%%

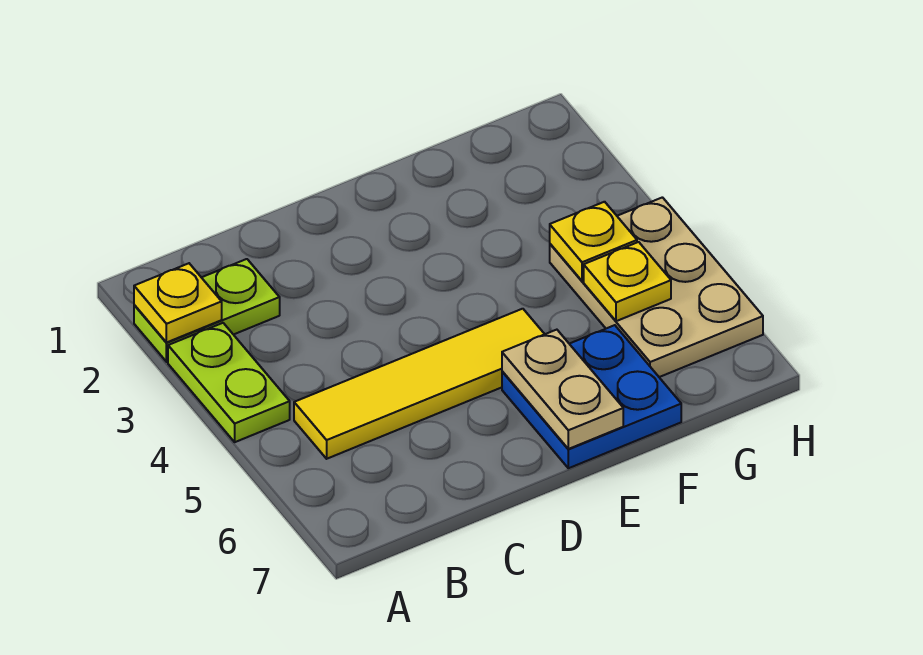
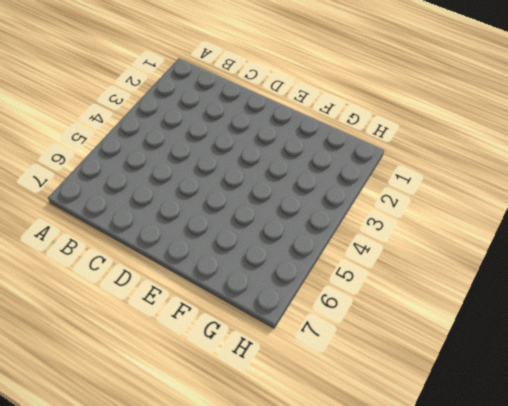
none -> lime plate A2:B2 level 1
none -> lime plate A3:A4 level 1

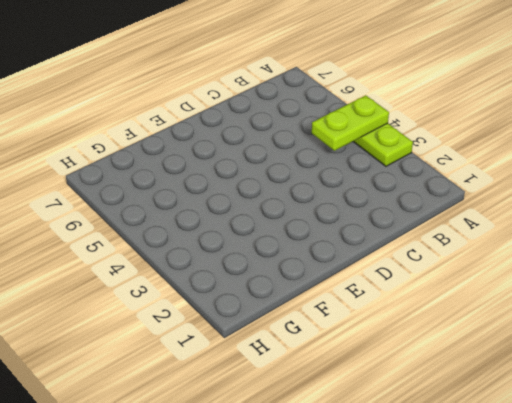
lime plate A4:B4 level 2 -> lime plate A2:B2 level 1
none -> yellow tile B5:E5 level 1
none -> blue plate E6:F7 level 1

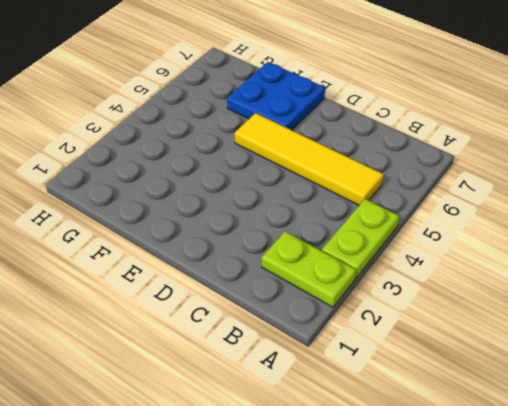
none -> tan plate G4:H6 level 1
none -> yellow plate A2 level 2

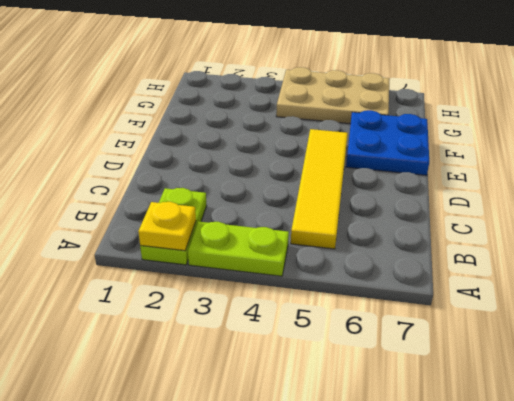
none -> tan plate E6:E7 level 2
none -> yellow plate G4 level 2

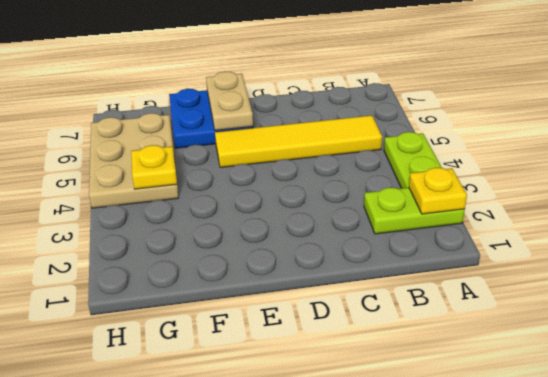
none -> yellow plate G5 level 2

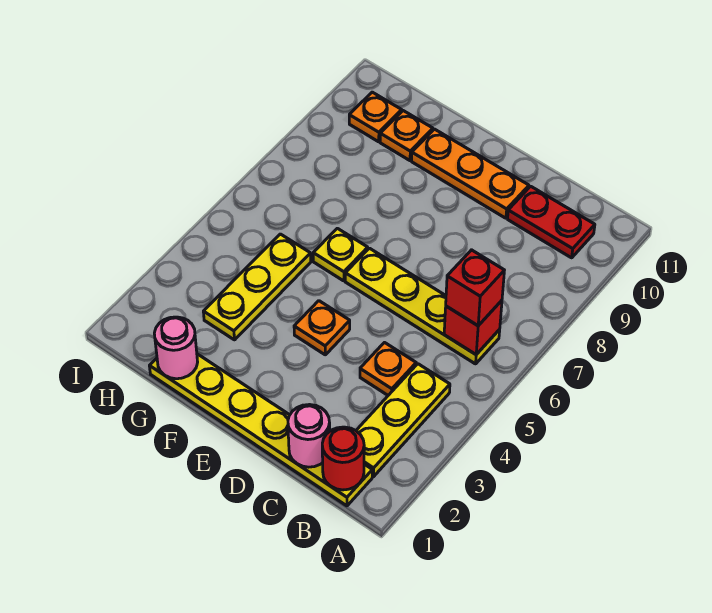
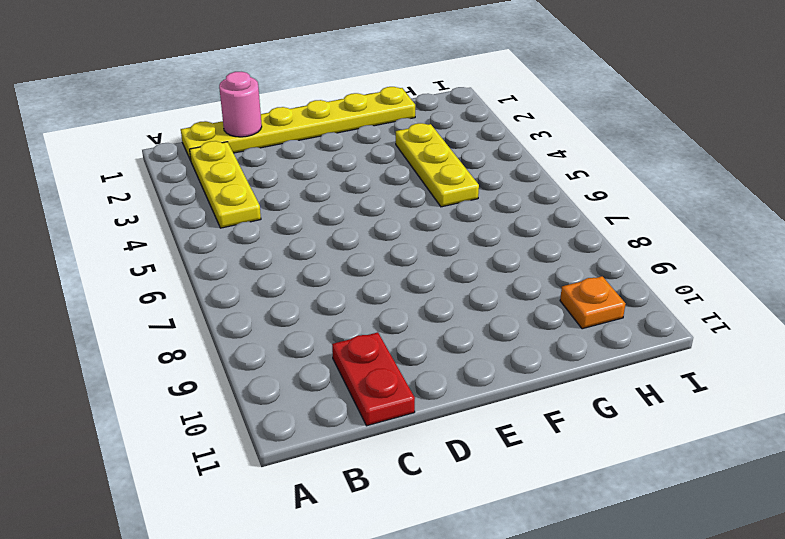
red plate C10:C11 level 1 -> red plate B10:C10 level 1
none -> yellow plate B6:E6 level 1
none -> orange plate C4 level 1
none -> orange plate D10:F10 level 1

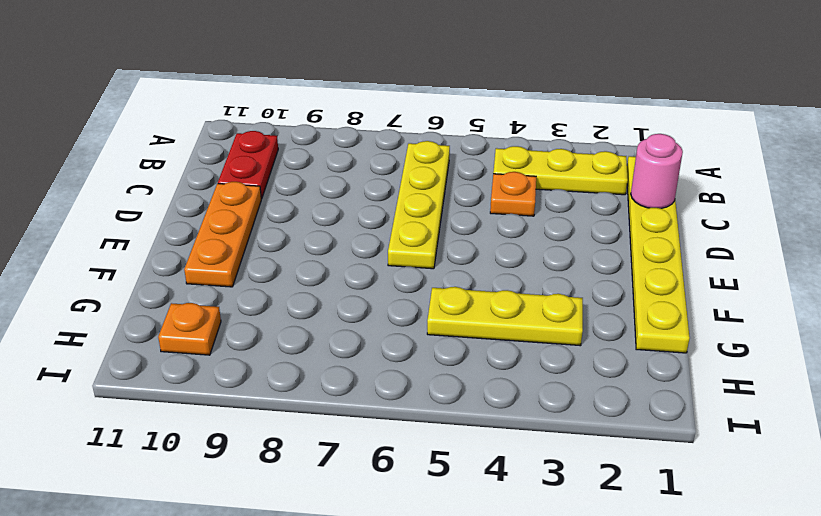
none -> orange plate E4 level 1
none -> yellow plate F6 level 1
none -> orange plate G10 level 1

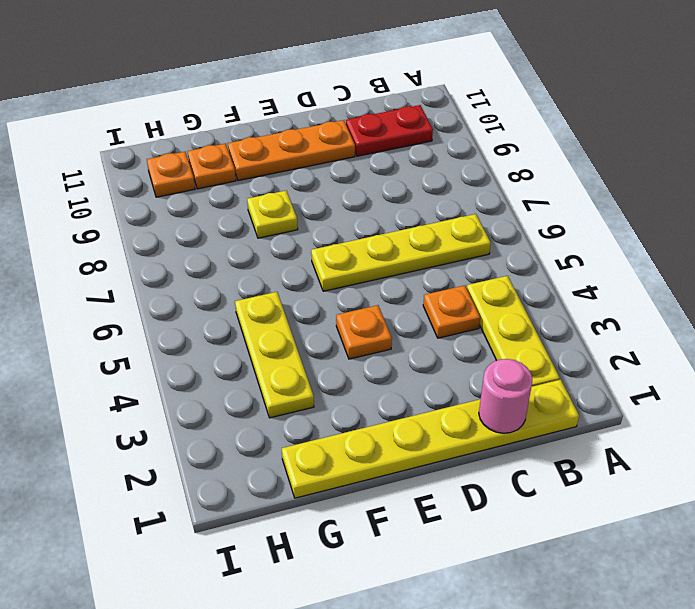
yellow plate F8 level 1 -> yellow plate F6 level 1
none -> red round brick B1 level 2
none -> red brick B6 level 2
none -> pink round brick G1 level 2

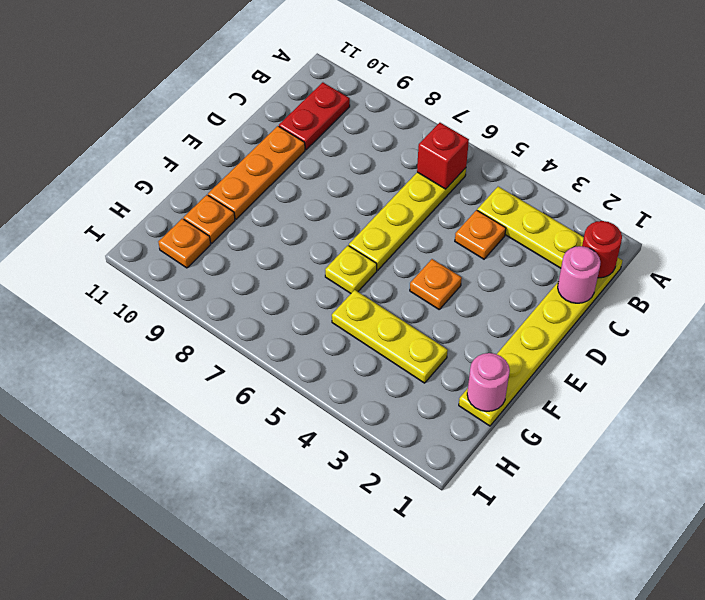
none -> red brick B6 level 3

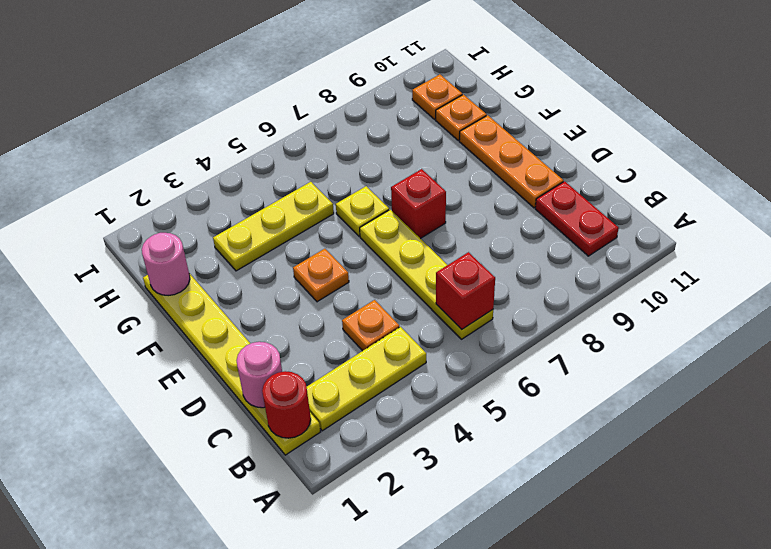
red brick E7 level 1 -> red brick B6 level 3

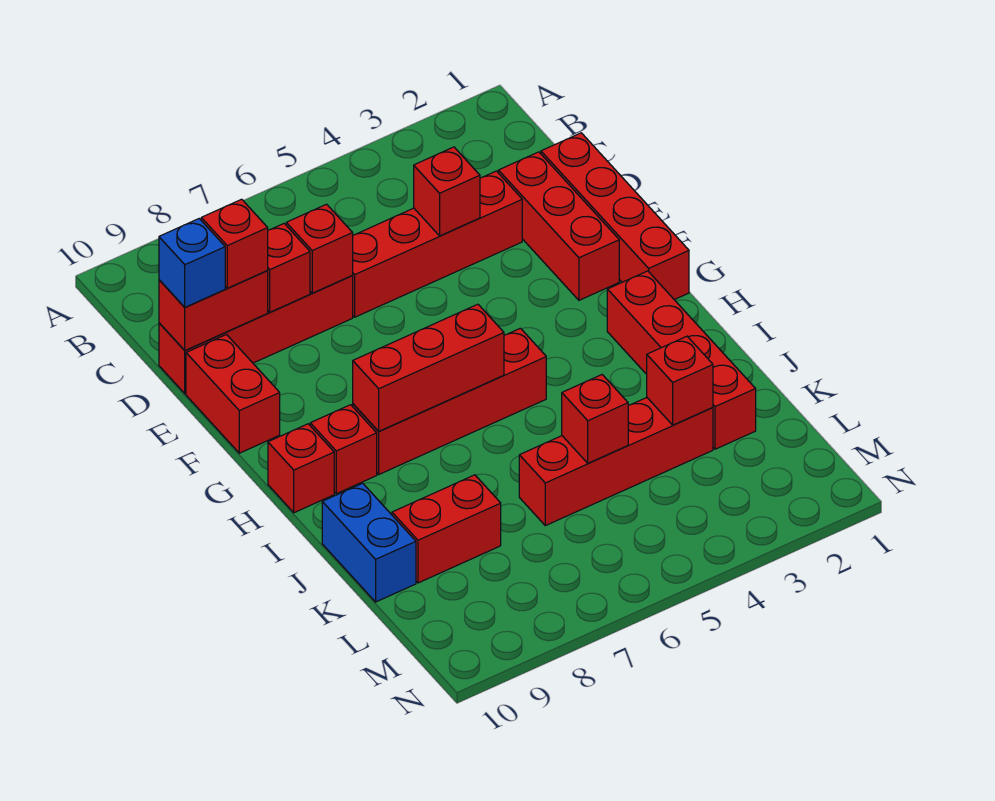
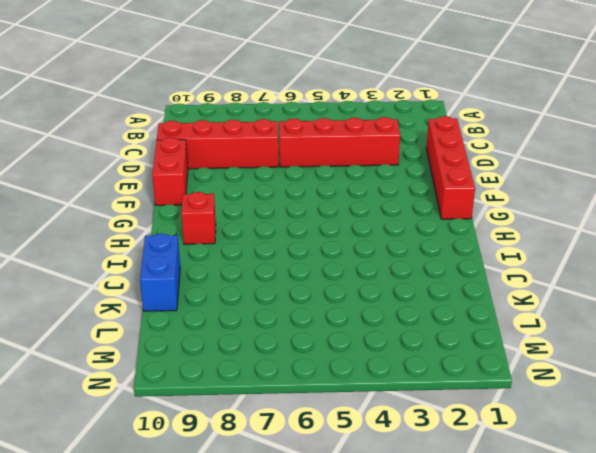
none -> red brick D2:F2 level 1
none -> red brick H2:K2 level 1
none -> red brick H5:H8 level 1

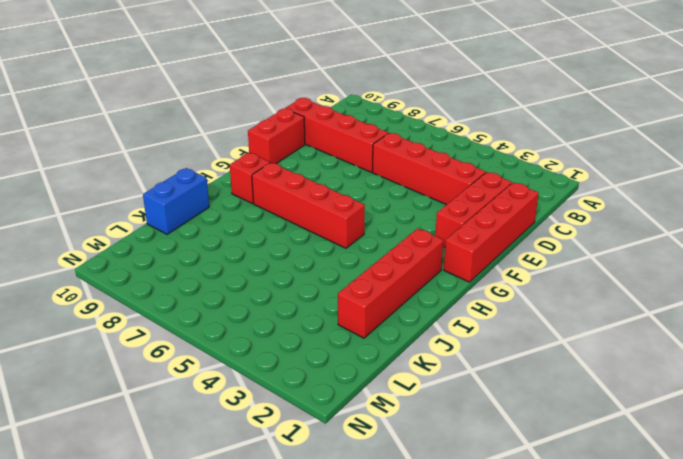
none -> red brick H10 level 1
none -> red brick K3:K6 level 1
none -> red brick K8:K9 level 1

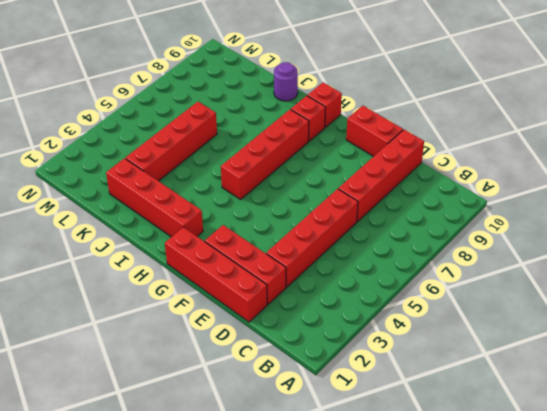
purple round brick J10 level 1 -> blue brick J10:K10 level 1
none -> red brick K8:K9 level 1
none -> red brick D4 level 2
none -> red brick D7 level 2

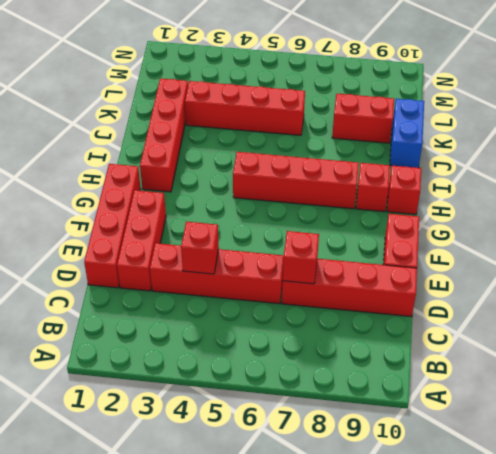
none -> red brick D8 level 2
none -> red brick D9:D10 level 2
none -> red brick H6:H8 level 2

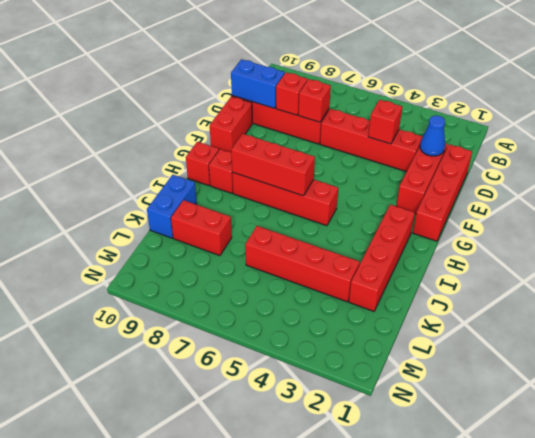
blue cone D2 level 2 -> none
blue brick D9:D10 level 2 -> red brick D9:D10 level 2
none -> red brick K3 level 2
none -> red brick K5 level 2
none -> red brick D9 level 3

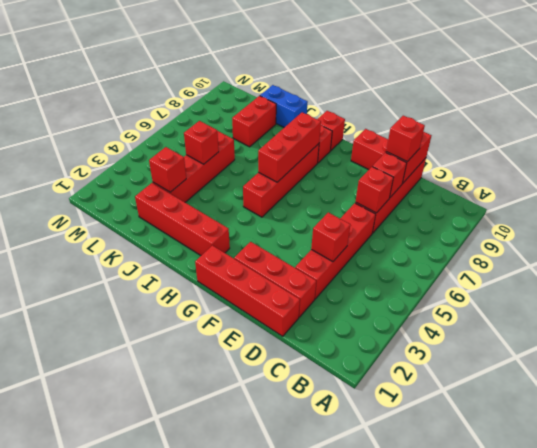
none -> blue brick D10 level 3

%%

*ASSIGNED TASK*: Find how many lines of the listing include the word "blue", and state that number by itself.

*WRITTEN SOLUTION*: 5